**Extracted material:**

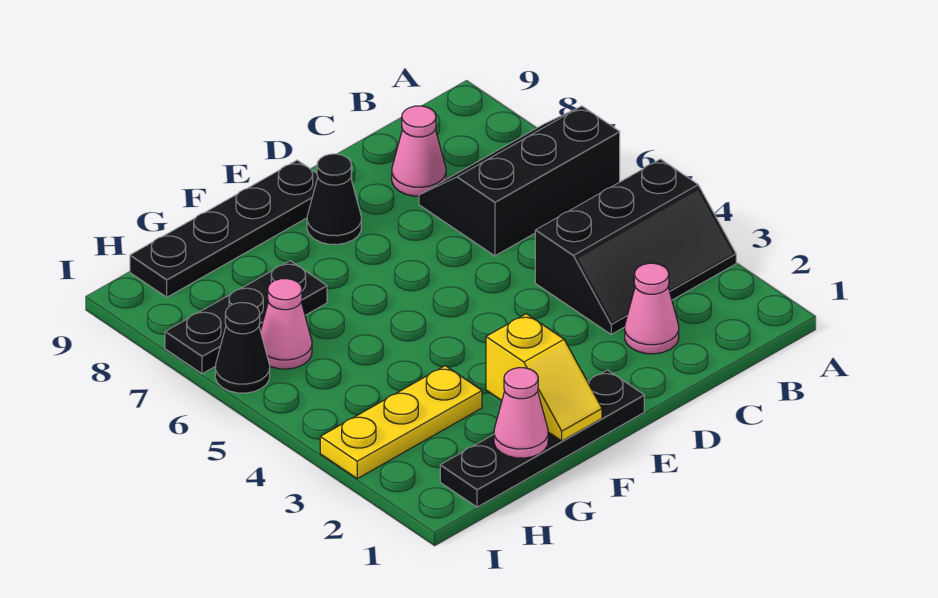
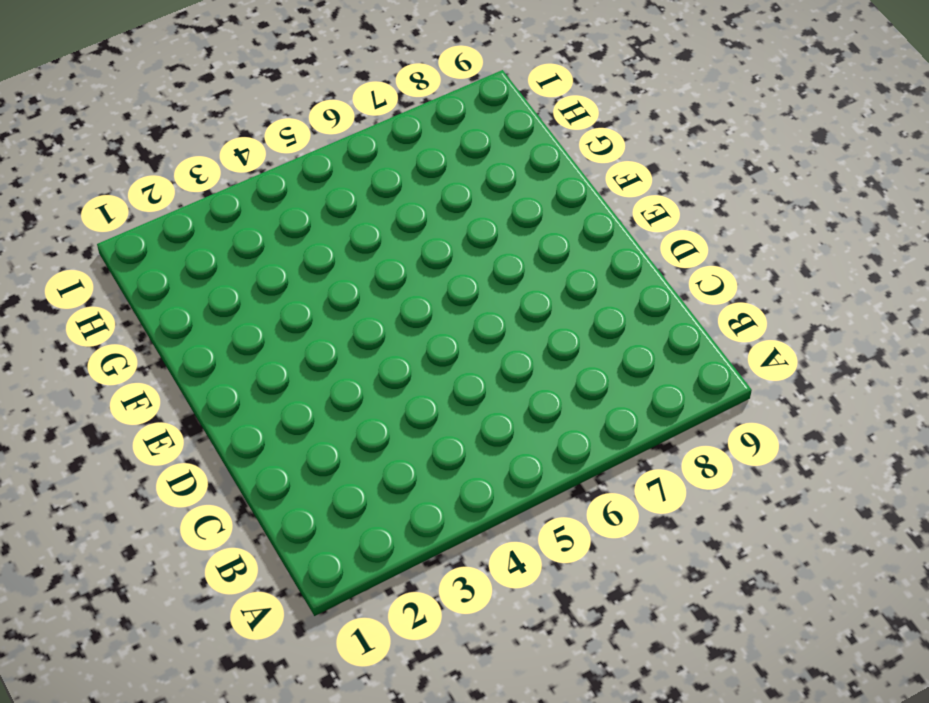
none -> black slope A3:C4 level 1 top 4
none -> black slope A6:C7 level 1 top 6
none -> pink cone C2 level 1

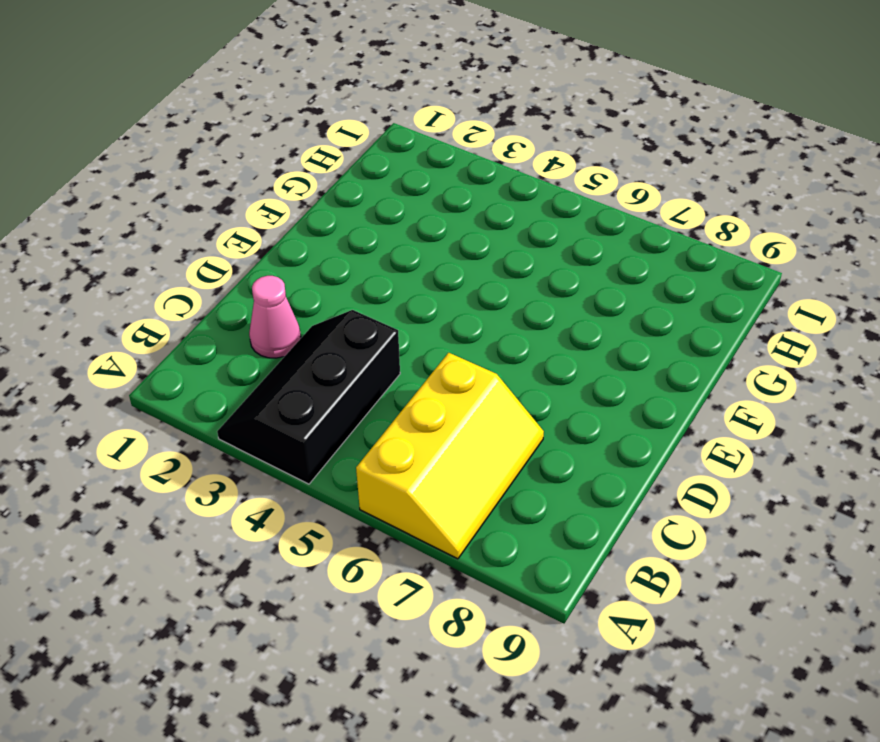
yellow slope A6:C7 level 1 top 6 -> black slope A6:C7 level 1 top 6
none -> pink cone C8 level 1
none -> black plate E1:H1 level 1
none -> black cone E8 level 1

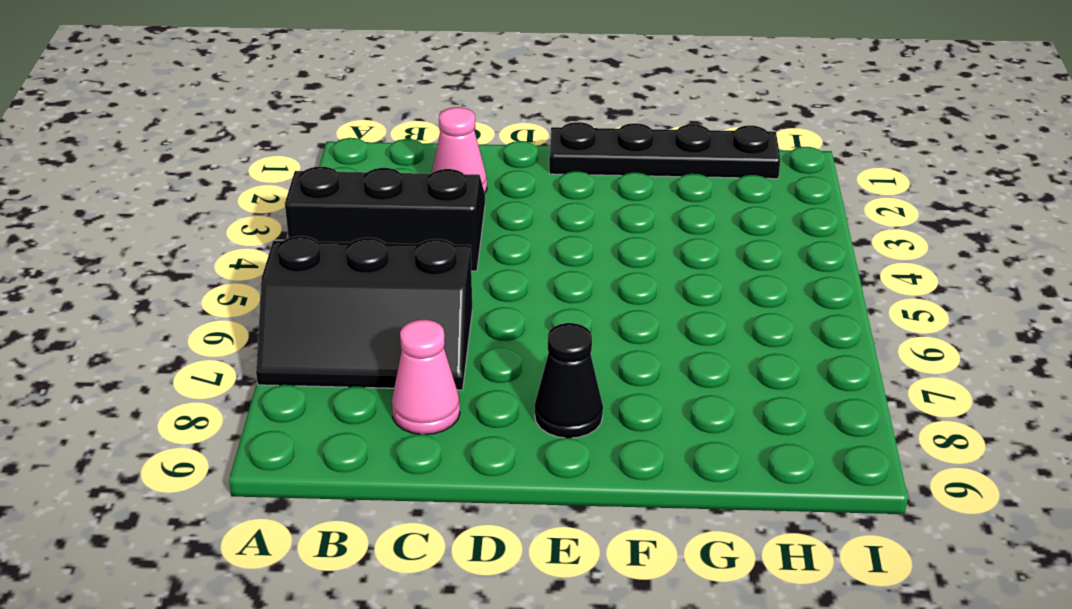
none -> black plate E9:H9 level 1
none -> yellow plate G3:I3 level 1
none -> black plate G7:I7 level 1

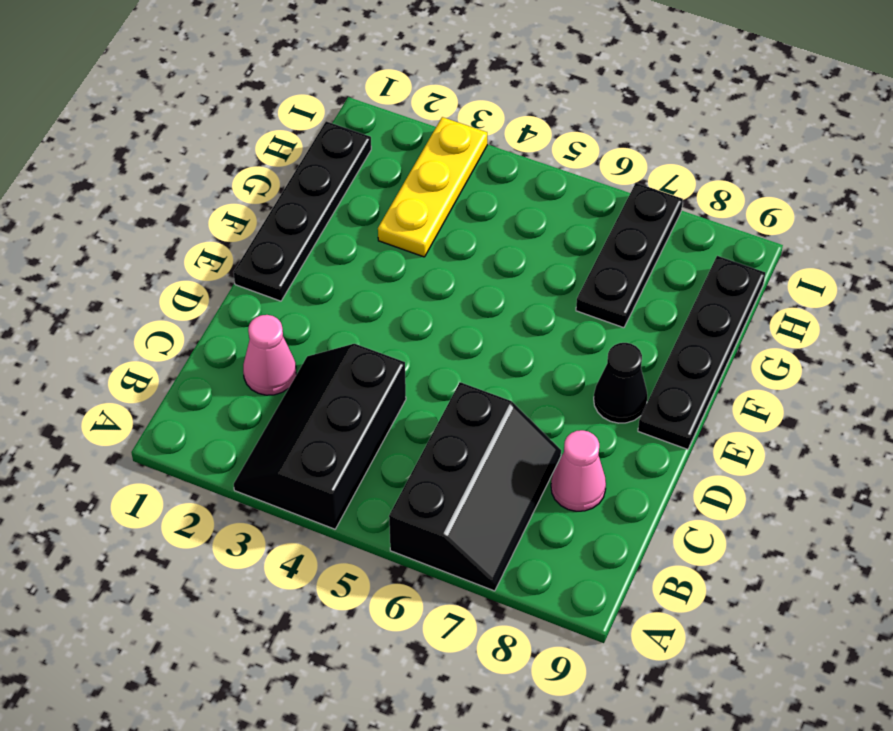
none -> pink cone H6 level 1
none -> black cone I6 level 1
none -> yellow slope F1:F2 level 2 top 2

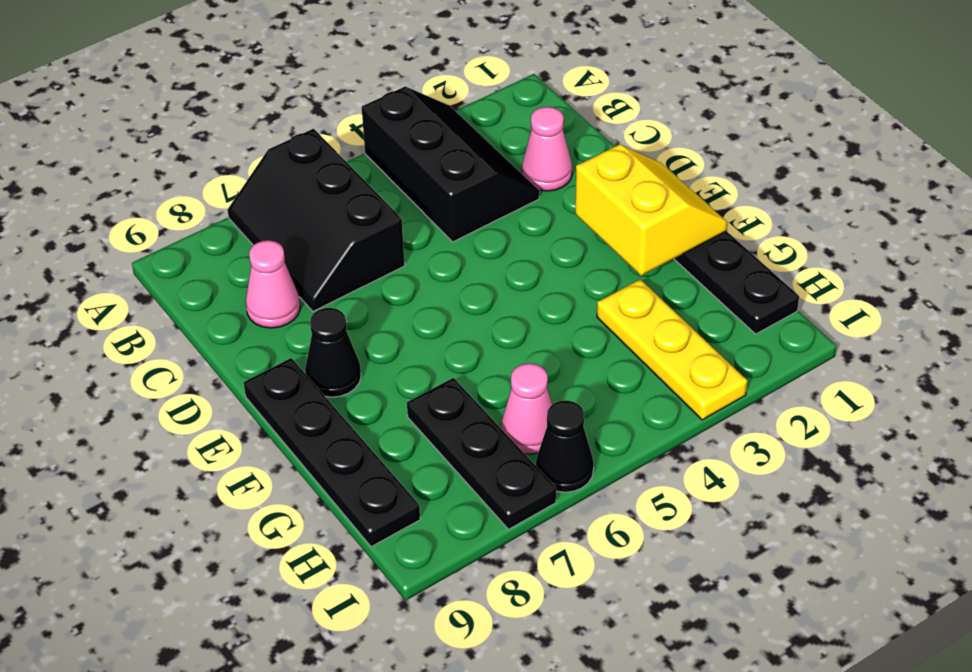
yellow slope E1:F2 level 2 top 2 -> yellow slope F1:F2 level 2 top 2
none -> pink cone G1 level 2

**Work item:**
Among the records, find each line where the word "yellow" occurs, and copy it.

**Output:**
yellow slope A6:C7 level 1 top 6 -> black slope A6:C7 level 1 top 6
none -> yellow plate G3:I3 level 1
none -> yellow slope F1:F2 level 2 top 2
yellow slope E1:F2 level 2 top 2 -> yellow slope F1:F2 level 2 top 2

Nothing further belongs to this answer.